ABOUT THIS EXERCISE:
Scan the records for the string "LEDK" and copy every line that holds it.

DATA EXTRACT:
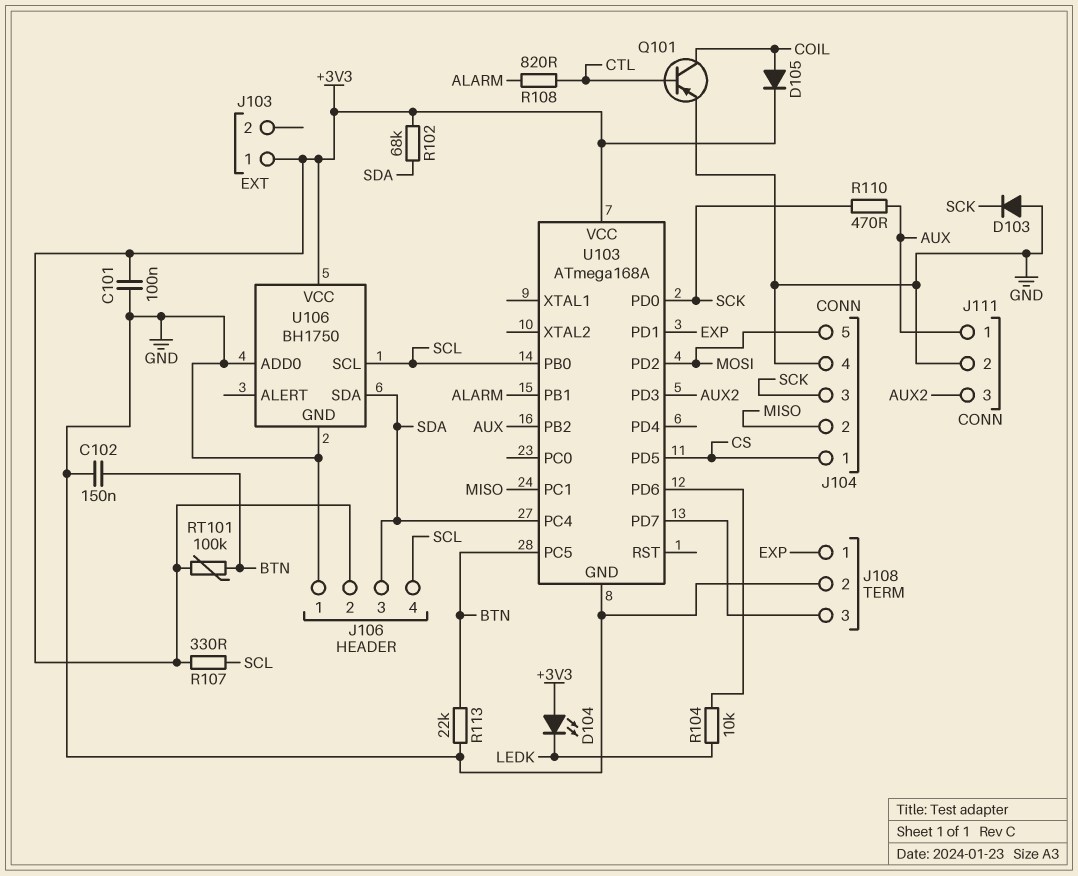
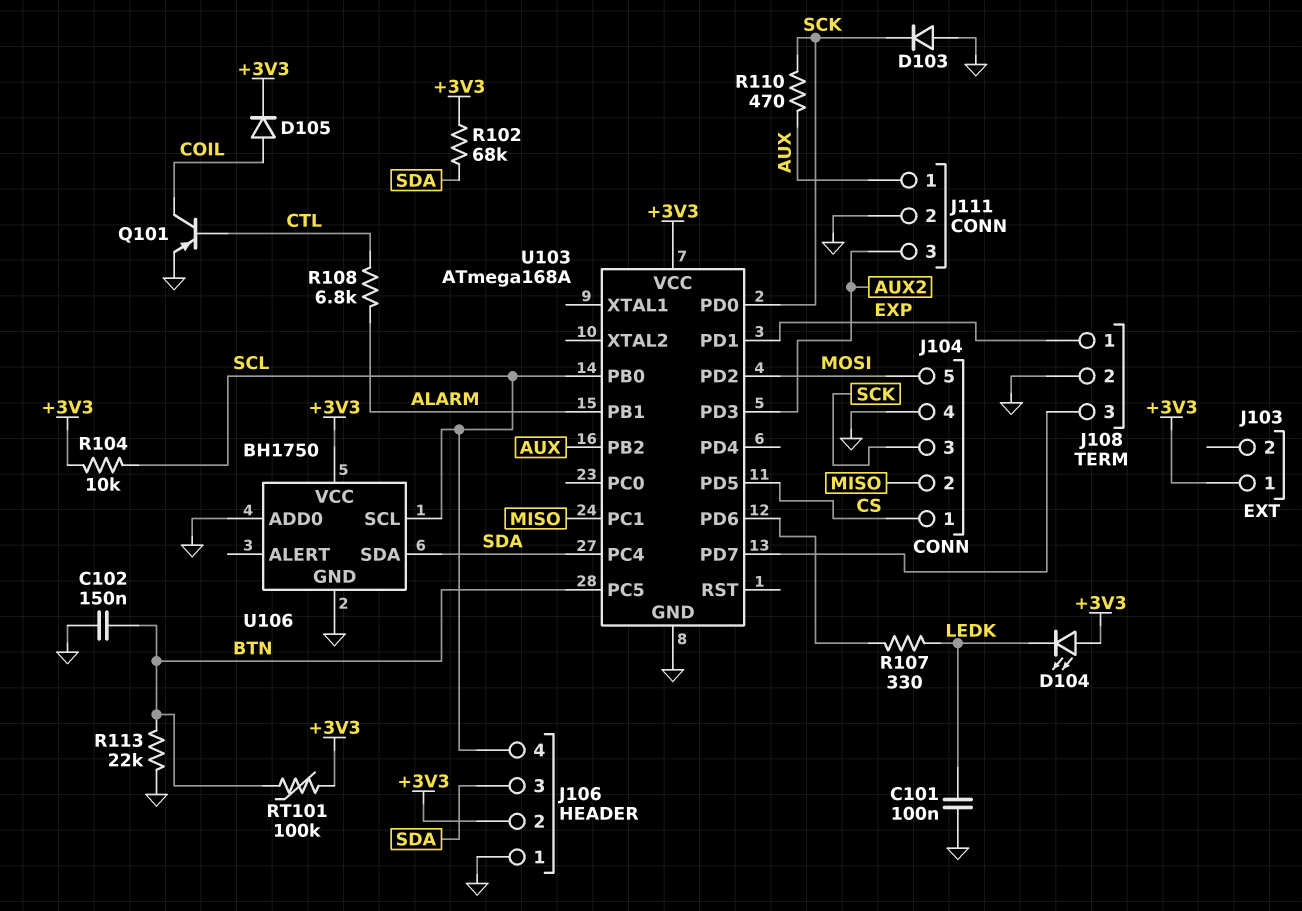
C101: 100nF (+3V3, GND) -> 100nF (GND, LEDK)
R104: 10k (LEDK, U103/PD6) -> 10k (+3V3, SCL)
R107: 330 (+3V3, SCL) -> 330 (LEDK, U103/PD6)
R108: 820 (ALARM, CTL) -> 6.8k (ALARM, CTL)

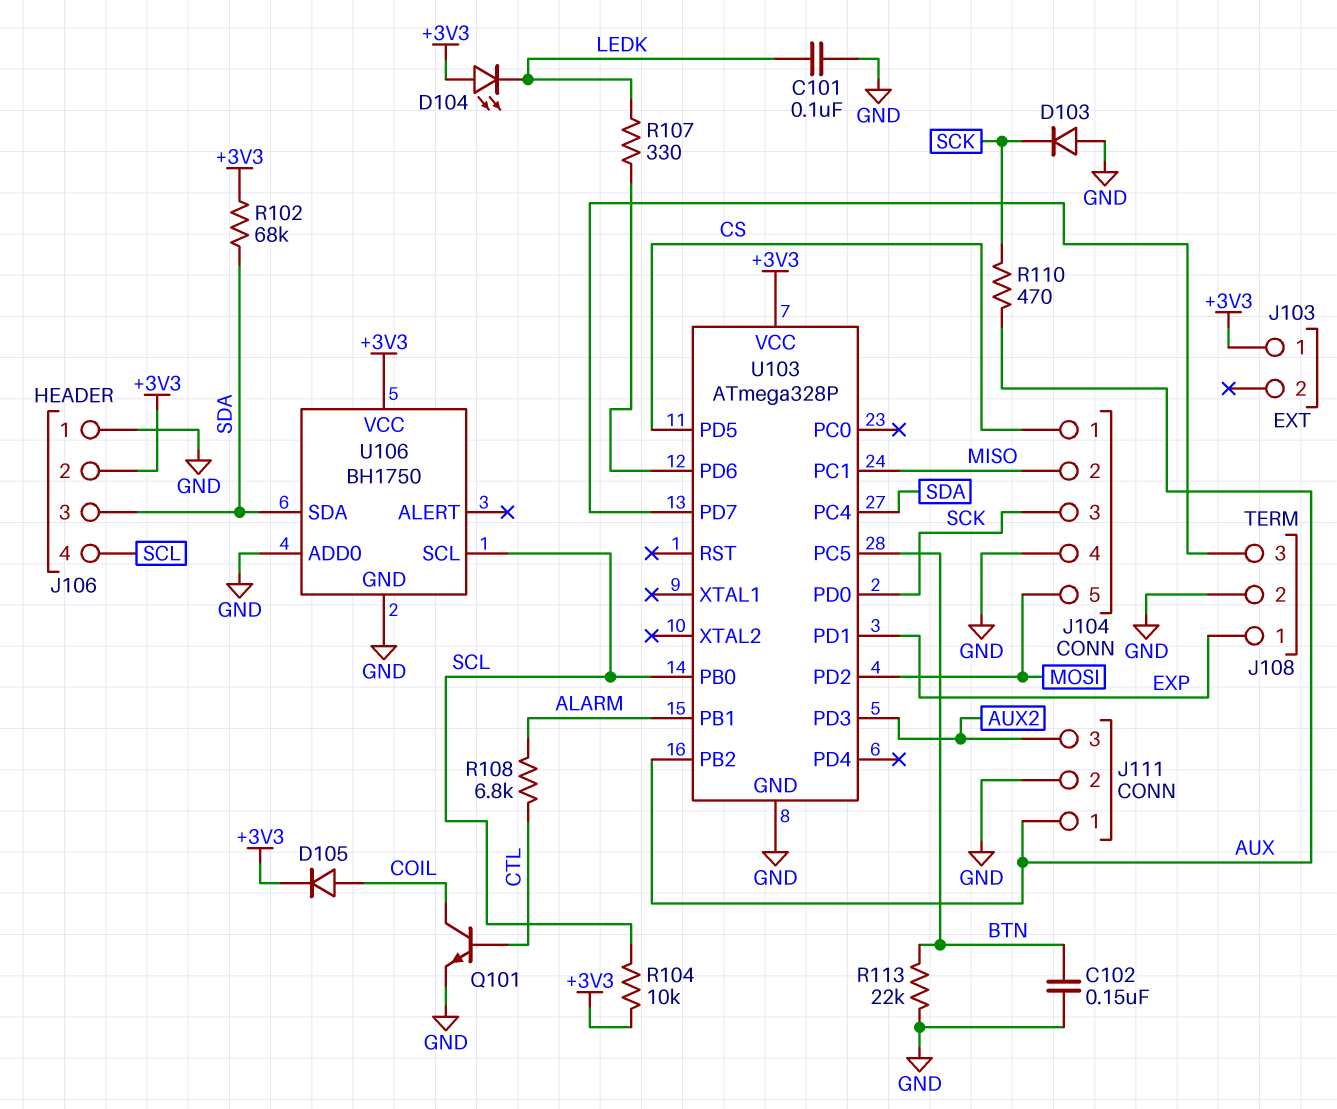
Q101: PNP (B CTL, C COIL, E GND) -> NPN (B CTL, C COIL, E GND)
RT101: 100k (+3V3, BTN) -> none
U103: ATmega168A -> ATmega328P

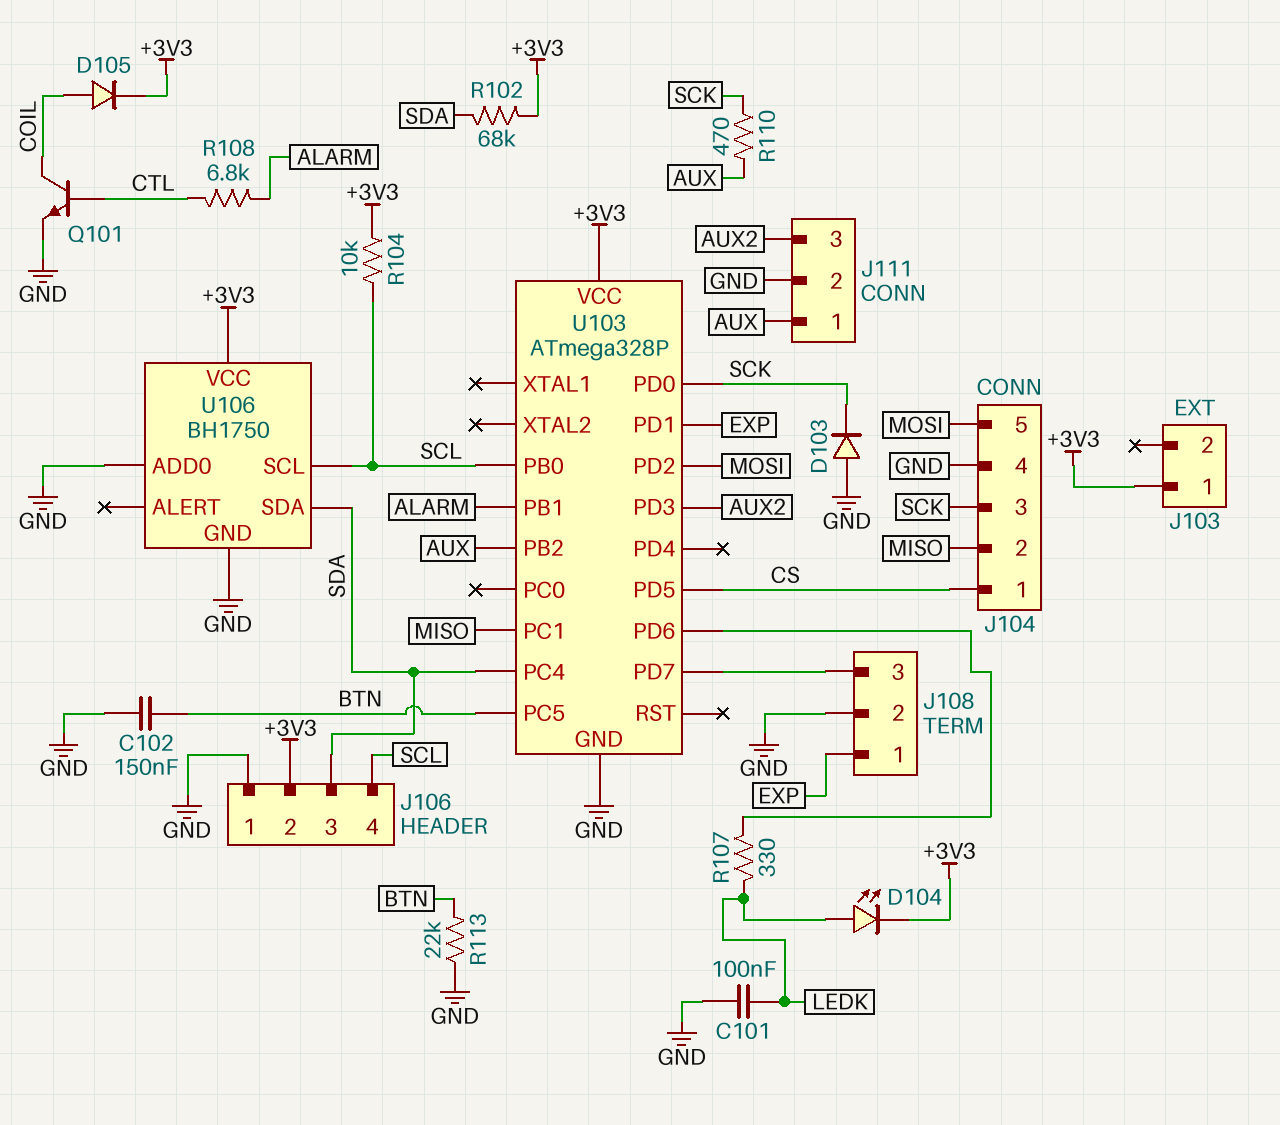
D104: LED (A +3V3, K LEDK) -> LED (A LEDK, K +3V3)

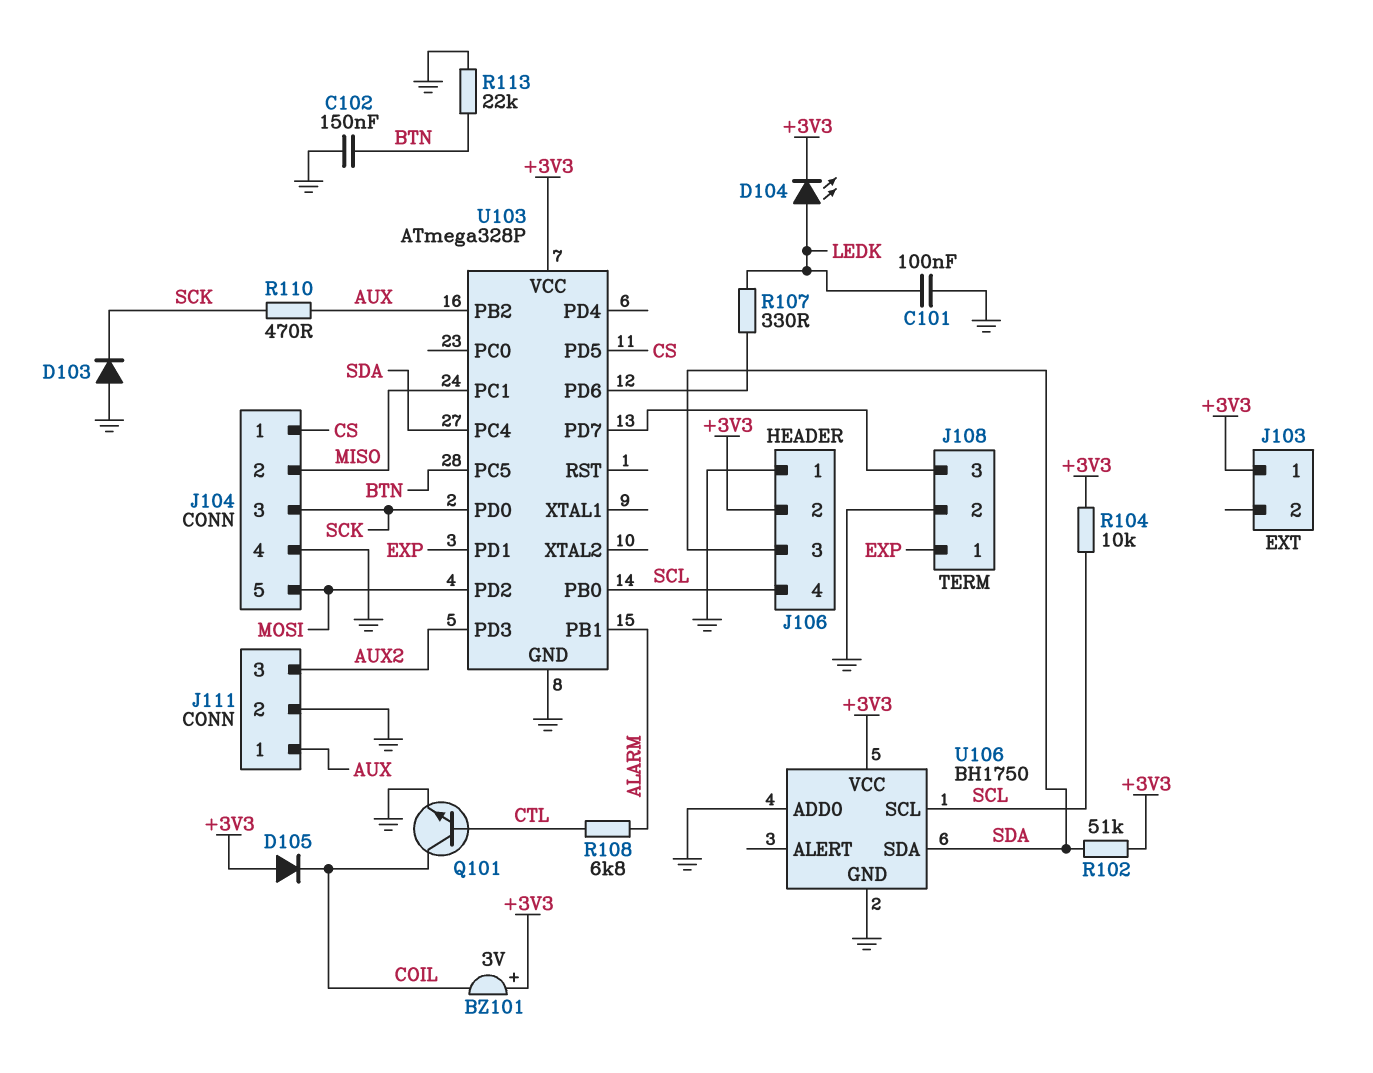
BZ101: none -> buzzer 3V (plus +3V3, minus COIL)
D105: diode (A COIL, K +3V3) -> diode (A +3V3, K COIL)
R102: 68k (+3V3, SDA) -> 51k (+3V3, SDA)

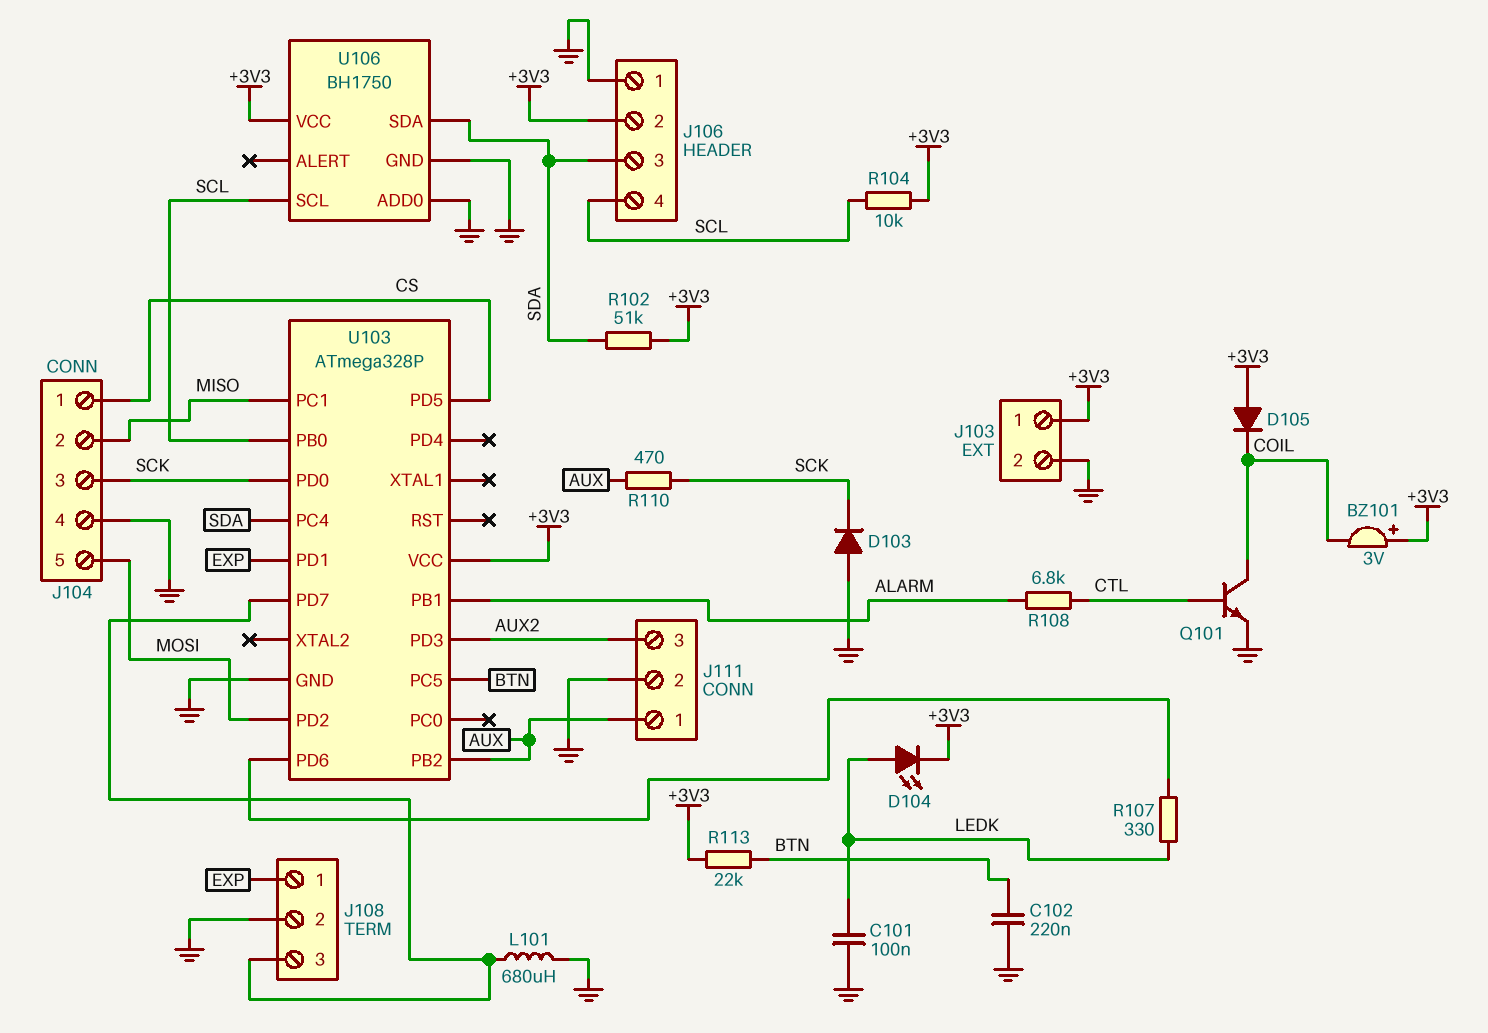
C102: 150nF (BTN, GND) -> 220nF (BTN, GND)
J103 pin 2: none -> GND
L101: none -> 680uH (GND, J108/3)
R113: 22k (BTN, GND) -> 22k (+3V3, BTN)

WRITTEN ANSWER:
C101: 100nF (+3V3, GND) -> 100nF (GND, LEDK)
R104: 10k (LEDK, U103/PD6) -> 10k (+3V3, SCL)
R107: 330 (+3V3, SCL) -> 330 (LEDK, U103/PD6)
D104: LED (A +3V3, K LEDK) -> LED (A LEDK, K +3V3)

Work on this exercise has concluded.